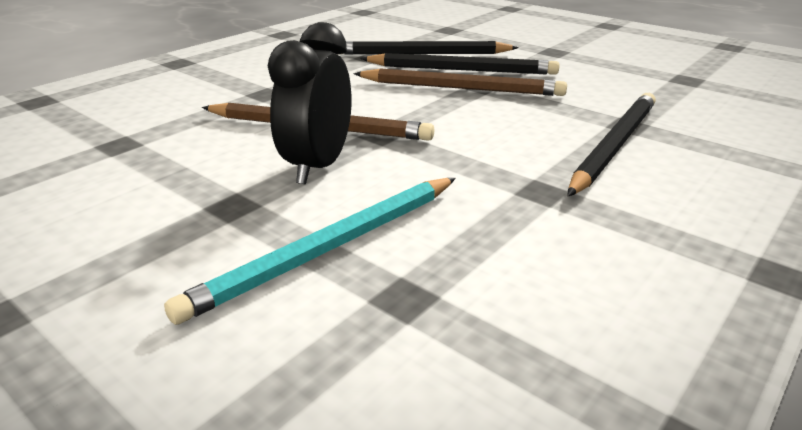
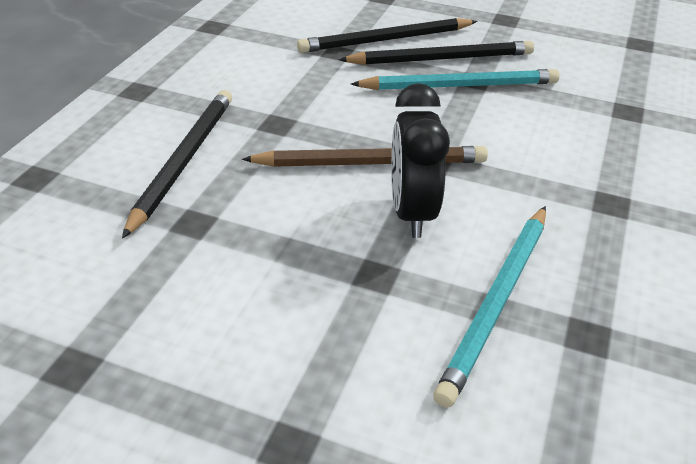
camera: 20 degrees left, 10 degrees up
(461, 88) = (459, 86): brown pencil -> turquoise pencil
(614, 145) = (633, 139): black pencil -> black pencil (183, 161)

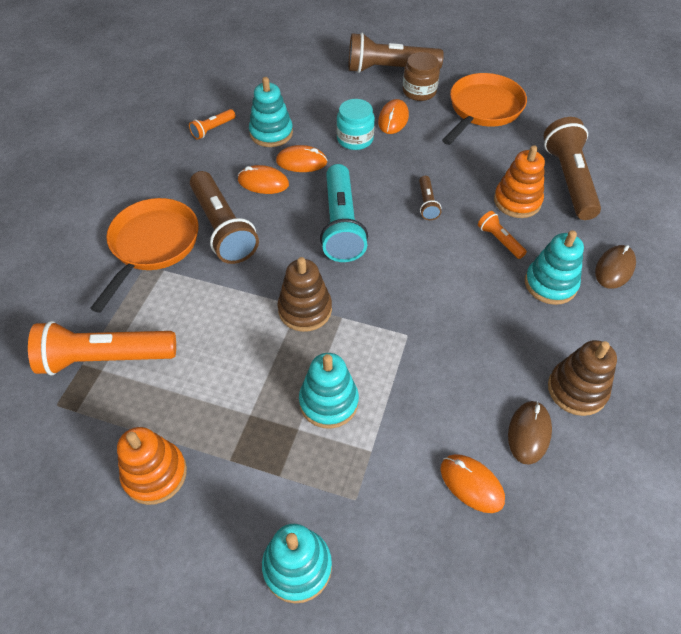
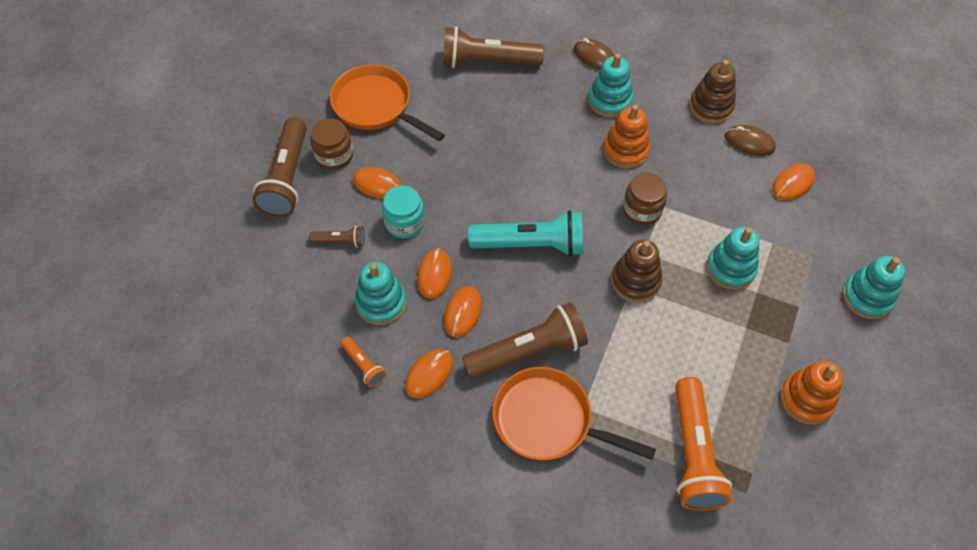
camera: 85 degrees left, 5 degrees up
(203, 167) = (429, 374): none -> orange mouse
(399, 315) = (642, 210): none -> brown jar
(427, 204) = (508, 172): brown flashlight -> brown flashlight (340, 241)
(499, 240) = (559, 125): orange flashlight -> none
(517, 201) = (511, 104): orange stacking toy -> orange stacking toy (625, 150)

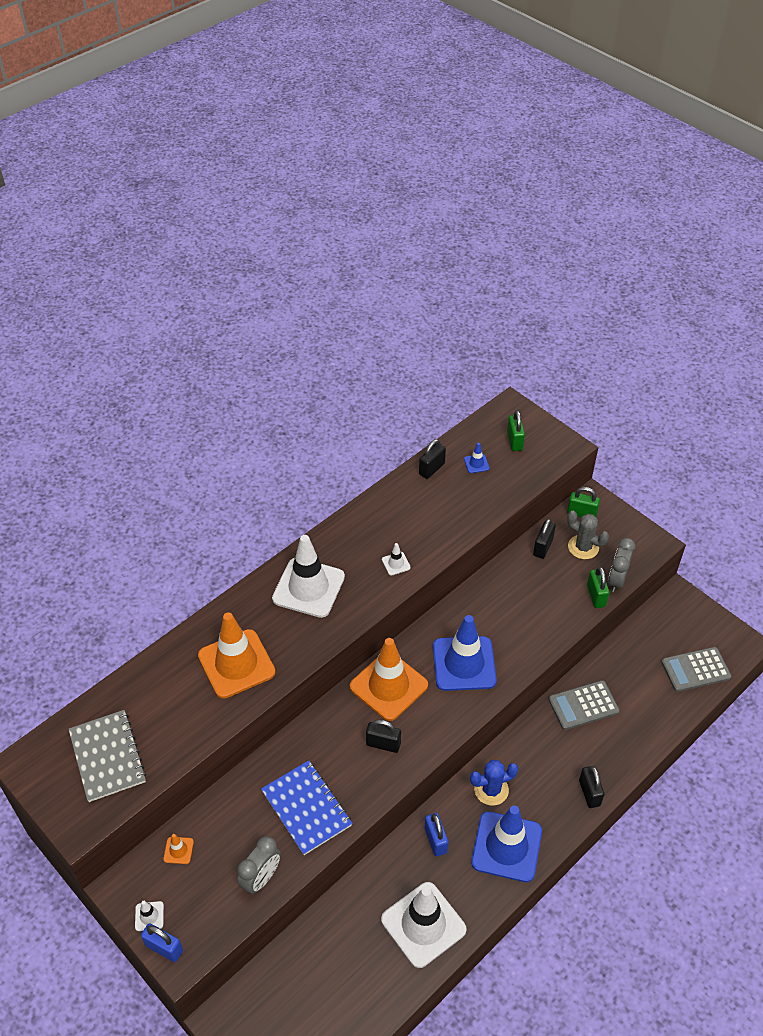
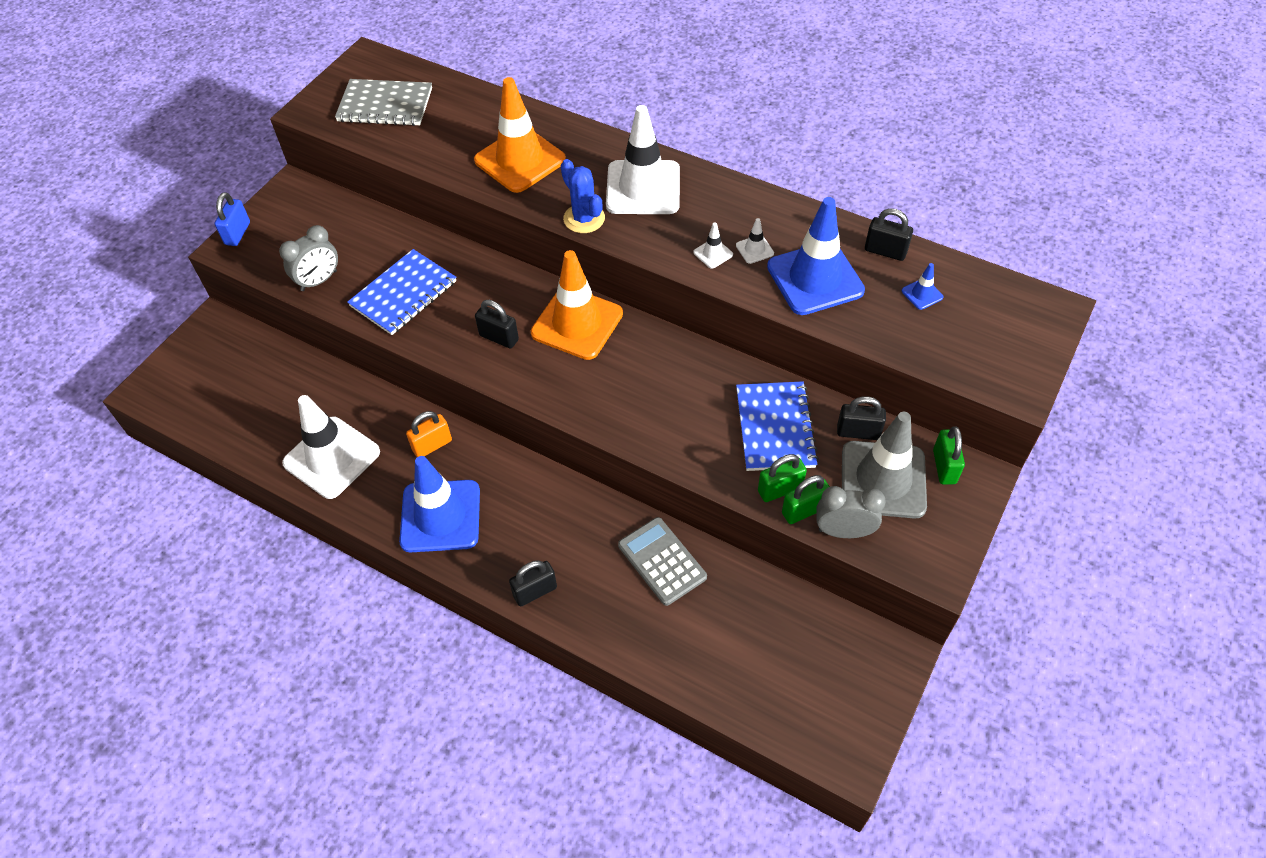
camera: 75 degrees right, 5 degrees up
(107, 756) = (385, 105): grey notebook -> grey notebook turned 45 degrees clockwise
(149, 916) = (267, 214): white traffic cone -> white traffic cone (754, 249)
(178, 850) = (336, 213): orange traffic cone -> none
(261, 878) = (319, 281): grey clock -> grey clock turned 60 degrees counterclockwise
(383, 744) = (499, 337): black padlock -> black padlock turned 60 degrees counterclockwise
(435, 840) = (432, 445): blue padlock -> orange padlock
(464, 664) = (634, 387): blue traffic cone -> blue traffic cone (815, 279)
(491, 790) = (510, 485): blue cactus -> blue cactus (584, 218)
(514, 441) = (990, 326): green padlock -> green padlock (780, 489)
(526, 591) = (775, 428): none -> blue notebook
(583, 547) = (883, 480): grey cactus -> grey traffic cone
(695, 670) = (775, 696): grey calculator -> none

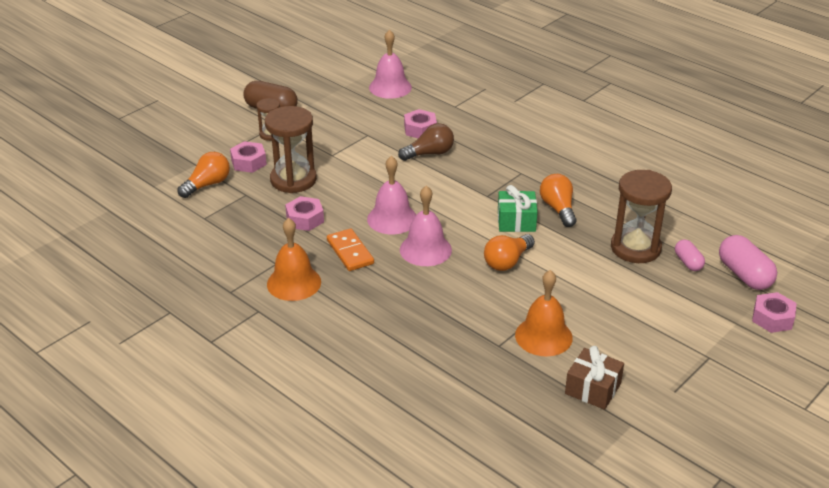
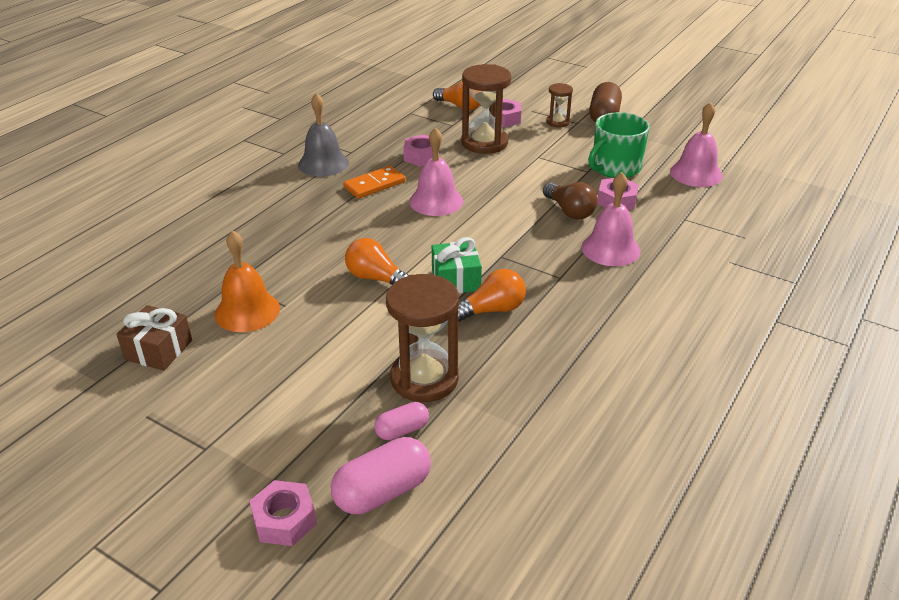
camera: 80 degrees right, 0 degrees up
(294, 283) = (323, 163): orange bell -> grey bell
(367, 121) = (615, 168): none -> green mug
(425, 249) = (387, 225): pink bell -> pink bell (610, 249)

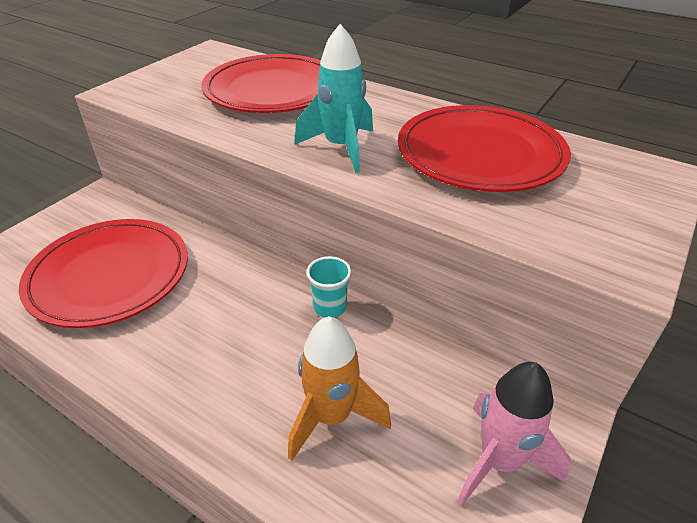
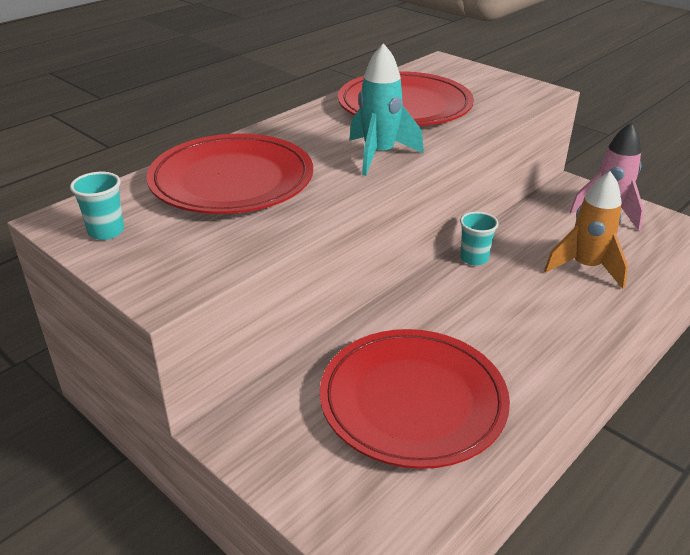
camera: 80 degrees left, 5 degrees down
(194, 64) = (106, 231): none -> turquoise cup

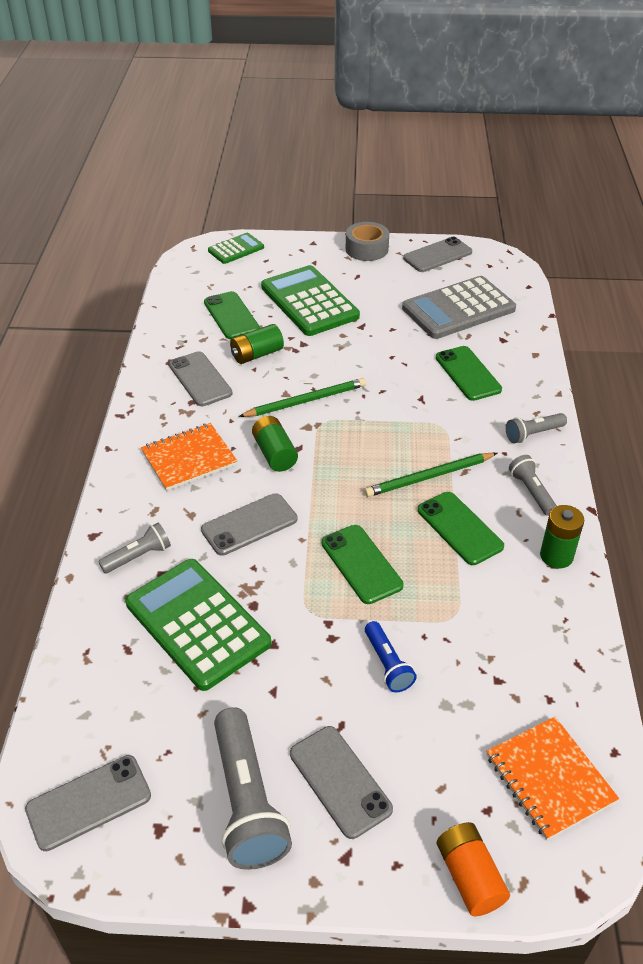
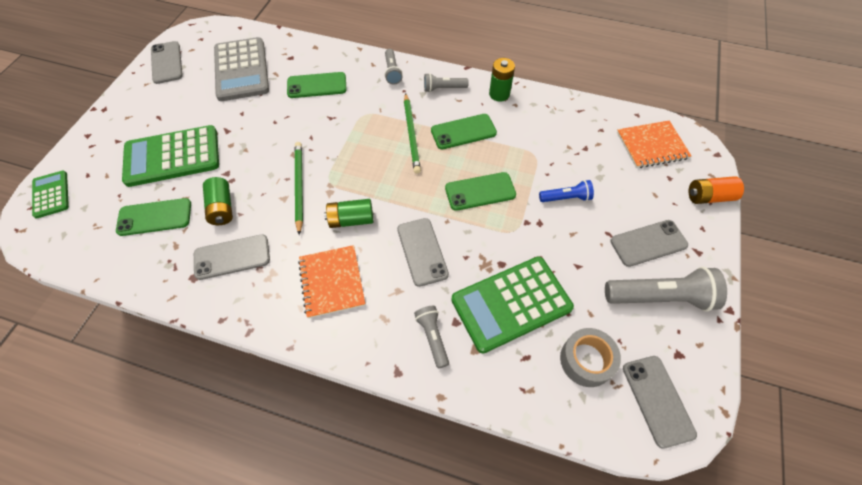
camera: 75 degrees left, 15 degrees up
(367, 249) = (125, 102): grey tape -> grey tape (586, 360)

****************

Description of the task:
Line for line, restate the data above and omit every picture.

Solution to this task:
camera: 20 degrees left, 10 degrees up
(461, 88) = (459, 86): brown pencil -> turquoise pencil
(614, 145) = (633, 139): black pencil -> black pencil (183, 161)

camera: 85 degrees left, 5 degrees up
(203, 167) = (429, 374): none -> orange mouse
(399, 315) = (642, 210): none -> brown jar
(427, 204) = (508, 172): brown flashlight -> brown flashlight (340, 241)
(499, 240) = (559, 125): orange flashlight -> none
(517, 201) = (511, 104): orange stacking toy -> orange stacking toy (625, 150)

camera: 75 degrees right, 5 degrees up
(107, 756) = (385, 105): grey notebook -> grey notebook turned 45 degrees clockwise
(149, 916) = (267, 214): white traffic cone -> white traffic cone (754, 249)
(178, 850) = (336, 213): orange traffic cone -> none
(261, 878) = (319, 281): grey clock -> grey clock turned 60 degrees counterclockwise
(383, 744) = (499, 337): black padlock -> black padlock turned 60 degrees counterclockwise
(435, 840) = (432, 445): blue padlock -> orange padlock
(464, 664) = (634, 387): blue traffic cone -> blue traffic cone (815, 279)
(491, 790) = (510, 485): blue cactus -> blue cactus (584, 218)
(514, 441) = (990, 326): green padlock -> green padlock (780, 489)
(526, 591) = (775, 428): none -> blue notebook
(583, 547) = (883, 480): grey cactus -> grey traffic cone
(695, 670) = (775, 696): grey calculator -> none

camera: 80 degrees right, 0 degrees up
(294, 283) = (323, 163): orange bell -> grey bell
(367, 121) = (615, 168): none -> green mug
(425, 249) = (387, 225): pink bell -> pink bell (610, 249)

camera: 80 degrees left, 5 degrees down
(194, 64) = (106, 231): none -> turquoise cup

camera: 75 degrees left, 15 degrees up
(367, 249) = (125, 102): grey tape -> grey tape (586, 360)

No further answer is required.